- Opening Delimiter -
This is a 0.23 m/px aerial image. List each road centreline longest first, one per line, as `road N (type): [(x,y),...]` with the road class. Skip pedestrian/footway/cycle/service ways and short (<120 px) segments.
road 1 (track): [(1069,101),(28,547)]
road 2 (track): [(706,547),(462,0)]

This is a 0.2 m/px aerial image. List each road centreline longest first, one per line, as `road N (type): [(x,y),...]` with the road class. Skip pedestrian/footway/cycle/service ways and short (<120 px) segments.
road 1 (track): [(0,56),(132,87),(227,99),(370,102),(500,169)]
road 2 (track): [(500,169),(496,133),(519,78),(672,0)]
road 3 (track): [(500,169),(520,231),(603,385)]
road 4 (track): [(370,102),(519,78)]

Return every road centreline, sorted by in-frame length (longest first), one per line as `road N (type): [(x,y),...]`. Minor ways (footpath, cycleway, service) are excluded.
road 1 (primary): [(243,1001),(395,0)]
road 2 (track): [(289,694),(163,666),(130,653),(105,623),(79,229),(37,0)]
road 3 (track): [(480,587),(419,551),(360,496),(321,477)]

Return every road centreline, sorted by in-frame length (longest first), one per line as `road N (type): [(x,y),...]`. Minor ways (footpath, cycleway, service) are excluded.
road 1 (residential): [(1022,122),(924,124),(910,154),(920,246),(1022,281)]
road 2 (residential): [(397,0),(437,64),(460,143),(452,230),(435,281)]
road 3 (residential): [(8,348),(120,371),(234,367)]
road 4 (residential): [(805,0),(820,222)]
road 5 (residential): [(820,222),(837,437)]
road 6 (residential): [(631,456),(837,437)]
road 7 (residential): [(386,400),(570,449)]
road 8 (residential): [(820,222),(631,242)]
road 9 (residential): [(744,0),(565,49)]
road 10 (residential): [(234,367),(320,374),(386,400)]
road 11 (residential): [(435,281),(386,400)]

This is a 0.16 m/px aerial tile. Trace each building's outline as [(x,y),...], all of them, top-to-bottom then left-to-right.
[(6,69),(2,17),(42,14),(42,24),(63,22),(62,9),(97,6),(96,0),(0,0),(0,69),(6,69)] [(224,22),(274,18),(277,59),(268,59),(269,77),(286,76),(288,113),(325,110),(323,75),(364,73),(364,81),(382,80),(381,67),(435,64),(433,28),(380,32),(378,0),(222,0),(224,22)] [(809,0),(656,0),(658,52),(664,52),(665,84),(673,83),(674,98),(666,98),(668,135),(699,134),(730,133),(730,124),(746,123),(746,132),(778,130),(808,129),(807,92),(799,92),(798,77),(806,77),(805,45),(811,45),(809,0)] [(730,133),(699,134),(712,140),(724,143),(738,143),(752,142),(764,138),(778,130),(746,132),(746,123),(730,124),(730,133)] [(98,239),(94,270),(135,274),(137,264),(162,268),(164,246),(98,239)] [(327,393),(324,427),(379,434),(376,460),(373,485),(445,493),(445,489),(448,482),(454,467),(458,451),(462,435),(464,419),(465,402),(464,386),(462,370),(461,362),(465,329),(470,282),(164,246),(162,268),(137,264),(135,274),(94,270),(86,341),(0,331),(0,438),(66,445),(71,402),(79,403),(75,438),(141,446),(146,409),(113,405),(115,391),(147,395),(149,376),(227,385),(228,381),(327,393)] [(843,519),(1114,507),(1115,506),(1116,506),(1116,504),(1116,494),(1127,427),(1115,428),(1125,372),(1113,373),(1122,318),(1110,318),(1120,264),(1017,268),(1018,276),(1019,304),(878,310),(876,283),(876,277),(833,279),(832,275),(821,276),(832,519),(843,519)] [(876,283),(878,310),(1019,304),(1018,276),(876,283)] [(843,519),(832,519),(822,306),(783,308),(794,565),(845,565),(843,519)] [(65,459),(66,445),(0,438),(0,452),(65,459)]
- Closing Delimiter -
- **What is required**
Copy out exactly the lines between the line with "This is a 0.16" and the last line of the entries, counting both of those lines.

- **Solution to the problem**
This is a 0.16 m/px aerial tile. Trace each building's outline as [(x,y),...], all of them, top-to-bottom then left-to-right.
[(6,69),(2,17),(42,14),(42,24),(63,22),(62,9),(97,6),(96,0),(0,0),(0,69),(6,69)] [(224,22),(274,18),(277,59),(268,59),(269,77),(286,76),(288,113),(325,110),(323,75),(364,73),(364,81),(382,80),(381,67),(435,64),(433,28),(380,32),(378,0),(222,0),(224,22)] [(809,0),(656,0),(658,52),(664,52),(665,84),(673,83),(674,98),(666,98),(668,135),(699,134),(730,133),(730,124),(746,123),(746,132),(778,130),(808,129),(807,92),(799,92),(798,77),(806,77),(805,45),(811,45),(809,0)] [(730,133),(699,134),(712,140),(724,143),(738,143),(752,142),(764,138),(778,130),(746,132),(746,123),(730,124),(730,133)] [(98,239),(94,270),(135,274),(137,264),(162,268),(164,246),(98,239)] [(327,393),(324,427),(379,434),(376,460),(373,485),(445,493),(445,489),(448,482),(454,467),(458,451),(462,435),(464,419),(465,402),(464,386),(462,370),(461,362),(465,329),(470,282),(164,246),(162,268),(137,264),(135,274),(94,270),(86,341),(0,331),(0,438),(66,445),(71,402),(79,403),(75,438),(141,446),(146,409),(113,405),(115,391),(147,395),(149,376),(227,385),(228,381),(327,393)] [(843,519),(1114,507),(1115,506),(1116,506),(1116,504),(1116,494),(1127,427),(1115,428),(1125,372),(1113,373),(1122,318),(1110,318),(1120,264),(1017,268),(1018,276),(1019,304),(878,310),(876,283),(876,277),(833,279),(832,275),(821,276),(832,519),(843,519)] [(876,283),(878,310),(1019,304),(1018,276),(876,283)] [(843,519),(832,519),(822,306),(783,308),(794,565),(845,565),(843,519)] [(65,459),(66,445),(0,438),(0,452),(65,459)]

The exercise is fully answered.